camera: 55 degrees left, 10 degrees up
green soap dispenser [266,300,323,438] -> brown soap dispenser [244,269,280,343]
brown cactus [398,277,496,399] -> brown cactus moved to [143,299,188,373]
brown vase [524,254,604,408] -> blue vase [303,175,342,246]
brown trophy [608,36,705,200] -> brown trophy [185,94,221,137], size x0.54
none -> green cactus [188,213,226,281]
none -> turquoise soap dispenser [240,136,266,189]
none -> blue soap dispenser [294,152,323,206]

--

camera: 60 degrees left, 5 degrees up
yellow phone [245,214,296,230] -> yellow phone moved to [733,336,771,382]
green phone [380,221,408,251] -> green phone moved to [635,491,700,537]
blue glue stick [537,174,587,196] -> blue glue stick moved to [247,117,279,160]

--

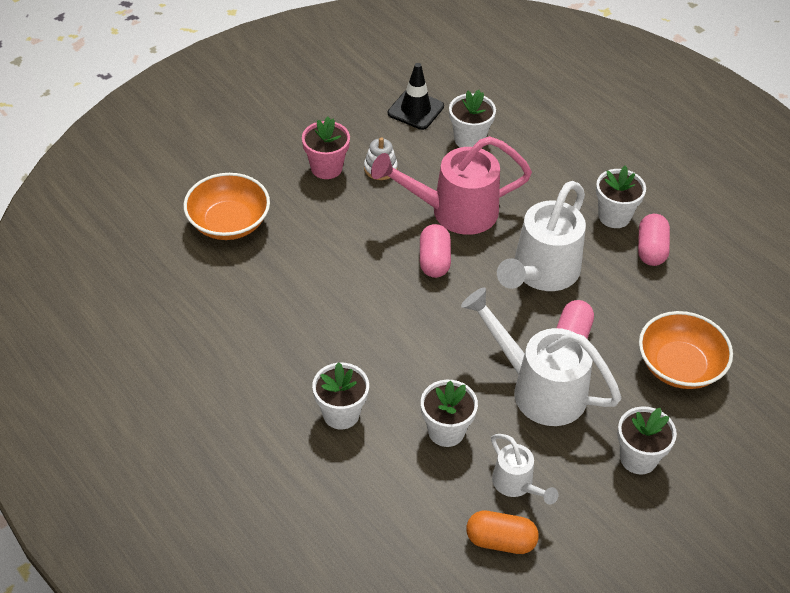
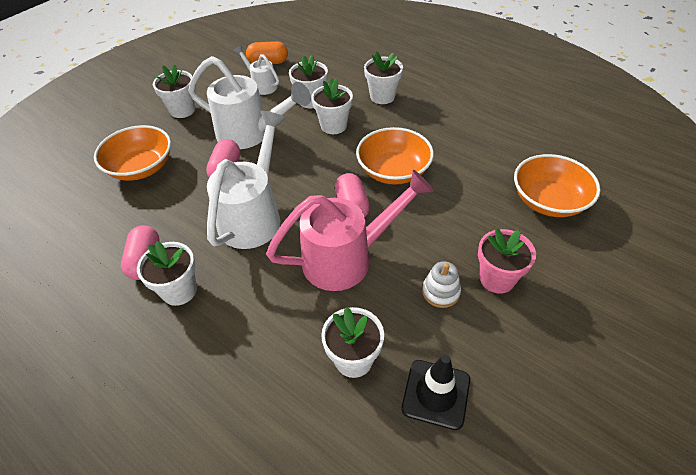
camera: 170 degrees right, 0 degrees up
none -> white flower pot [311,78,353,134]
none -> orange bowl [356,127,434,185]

→ What is being asked: Would you retype exactly the lines above, from the line with "camera: 170 degrees right, 0 degrees up" to the line with "none -> orange bowl [356,127,434,185]", with both end lines kept and nothing more?

→ Exercise output:
camera: 170 degrees right, 0 degrees up
none -> white flower pot [311,78,353,134]
none -> orange bowl [356,127,434,185]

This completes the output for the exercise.